Items from a dataset
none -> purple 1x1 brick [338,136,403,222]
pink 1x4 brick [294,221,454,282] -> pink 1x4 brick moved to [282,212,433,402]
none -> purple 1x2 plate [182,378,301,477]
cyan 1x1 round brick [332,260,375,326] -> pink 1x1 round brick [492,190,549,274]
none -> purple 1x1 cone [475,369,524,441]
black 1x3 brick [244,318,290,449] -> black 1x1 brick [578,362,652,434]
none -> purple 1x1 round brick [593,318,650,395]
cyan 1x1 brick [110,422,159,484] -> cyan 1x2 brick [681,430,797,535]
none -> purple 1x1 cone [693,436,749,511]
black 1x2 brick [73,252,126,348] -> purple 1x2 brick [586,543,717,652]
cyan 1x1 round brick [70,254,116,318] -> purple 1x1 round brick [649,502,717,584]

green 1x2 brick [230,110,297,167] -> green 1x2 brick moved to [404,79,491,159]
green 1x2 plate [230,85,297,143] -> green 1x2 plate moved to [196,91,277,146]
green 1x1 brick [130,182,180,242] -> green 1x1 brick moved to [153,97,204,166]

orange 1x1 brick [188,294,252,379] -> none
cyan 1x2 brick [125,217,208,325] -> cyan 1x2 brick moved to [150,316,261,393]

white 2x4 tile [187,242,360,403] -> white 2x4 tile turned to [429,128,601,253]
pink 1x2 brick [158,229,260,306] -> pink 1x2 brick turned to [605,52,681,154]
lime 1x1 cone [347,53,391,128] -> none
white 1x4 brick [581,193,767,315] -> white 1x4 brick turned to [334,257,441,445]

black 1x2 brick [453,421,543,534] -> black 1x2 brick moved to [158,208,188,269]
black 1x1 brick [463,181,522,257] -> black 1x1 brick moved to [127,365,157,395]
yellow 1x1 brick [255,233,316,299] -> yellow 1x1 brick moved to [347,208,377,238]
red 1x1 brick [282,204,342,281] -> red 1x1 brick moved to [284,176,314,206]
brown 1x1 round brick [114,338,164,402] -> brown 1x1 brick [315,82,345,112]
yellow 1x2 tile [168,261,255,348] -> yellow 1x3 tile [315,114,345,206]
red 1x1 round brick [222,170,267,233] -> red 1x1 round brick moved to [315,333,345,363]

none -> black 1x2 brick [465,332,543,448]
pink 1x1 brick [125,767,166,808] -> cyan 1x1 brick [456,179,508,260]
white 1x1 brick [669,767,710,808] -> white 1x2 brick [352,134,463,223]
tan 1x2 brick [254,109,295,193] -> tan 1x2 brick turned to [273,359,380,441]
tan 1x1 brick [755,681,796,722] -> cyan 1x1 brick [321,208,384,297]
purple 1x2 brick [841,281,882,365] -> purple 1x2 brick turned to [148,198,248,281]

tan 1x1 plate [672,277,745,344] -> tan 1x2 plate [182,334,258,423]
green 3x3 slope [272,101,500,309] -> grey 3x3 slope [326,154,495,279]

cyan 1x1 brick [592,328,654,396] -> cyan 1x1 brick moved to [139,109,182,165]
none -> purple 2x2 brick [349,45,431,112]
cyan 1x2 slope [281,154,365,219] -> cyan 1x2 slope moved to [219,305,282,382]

• _What you should do_
Transcribe the entries exactly.

• _Answer for this exercise_
none -> purple 1x1 brick [338,136,403,222]
pink 1x4 brick [294,221,454,282] -> pink 1x4 brick moved to [282,212,433,402]
none -> purple 1x2 plate [182,378,301,477]
cyan 1x1 round brick [332,260,375,326] -> pink 1x1 round brick [492,190,549,274]
none -> purple 1x1 cone [475,369,524,441]
black 1x3 brick [244,318,290,449] -> black 1x1 brick [578,362,652,434]
none -> purple 1x1 round brick [593,318,650,395]
cyan 1x1 brick [110,422,159,484] -> cyan 1x2 brick [681,430,797,535]
none -> purple 1x1 cone [693,436,749,511]
black 1x2 brick [73,252,126,348] -> purple 1x2 brick [586,543,717,652]
cyan 1x1 round brick [70,254,116,318] -> purple 1x1 round brick [649,502,717,584]

green 1x2 brick [230,110,297,167] -> green 1x2 brick moved to [404,79,491,159]
green 1x2 plate [230,85,297,143] -> green 1x2 plate moved to [196,91,277,146]
green 1x1 brick [130,182,180,242] -> green 1x1 brick moved to [153,97,204,166]

orange 1x1 brick [188,294,252,379] -> none
cyan 1x2 brick [125,217,208,325] -> cyan 1x2 brick moved to [150,316,261,393]

white 2x4 tile [187,242,360,403] -> white 2x4 tile turned to [429,128,601,253]
pink 1x2 brick [158,229,260,306] -> pink 1x2 brick turned to [605,52,681,154]
lime 1x1 cone [347,53,391,128] -> none
white 1x4 brick [581,193,767,315] -> white 1x4 brick turned to [334,257,441,445]

black 1x2 brick [453,421,543,534] -> black 1x2 brick moved to [158,208,188,269]
black 1x1 brick [463,181,522,257] -> black 1x1 brick moved to [127,365,157,395]
yellow 1x1 brick [255,233,316,299] -> yellow 1x1 brick moved to [347,208,377,238]
red 1x1 brick [282,204,342,281] -> red 1x1 brick moved to [284,176,314,206]
brown 1x1 round brick [114,338,164,402] -> brown 1x1 brick [315,82,345,112]
yellow 1x2 tile [168,261,255,348] -> yellow 1x3 tile [315,114,345,206]
red 1x1 round brick [222,170,267,233] -> red 1x1 round brick moved to [315,333,345,363]

none -> black 1x2 brick [465,332,543,448]
pink 1x1 brick [125,767,166,808] -> cyan 1x1 brick [456,179,508,260]
white 1x1 brick [669,767,710,808] -> white 1x2 brick [352,134,463,223]
tan 1x2 brick [254,109,295,193] -> tan 1x2 brick turned to [273,359,380,441]
tan 1x1 brick [755,681,796,722] -> cyan 1x1 brick [321,208,384,297]
purple 1x2 brick [841,281,882,365] -> purple 1x2 brick turned to [148,198,248,281]

tan 1x1 plate [672,277,745,344] -> tan 1x2 plate [182,334,258,423]
green 3x3 slope [272,101,500,309] -> grey 3x3 slope [326,154,495,279]

cyan 1x1 brick [592,328,654,396] -> cyan 1x1 brick moved to [139,109,182,165]
none -> purple 2x2 brick [349,45,431,112]
cyan 1x2 slope [281,154,365,219] -> cyan 1x2 slope moved to [219,305,282,382]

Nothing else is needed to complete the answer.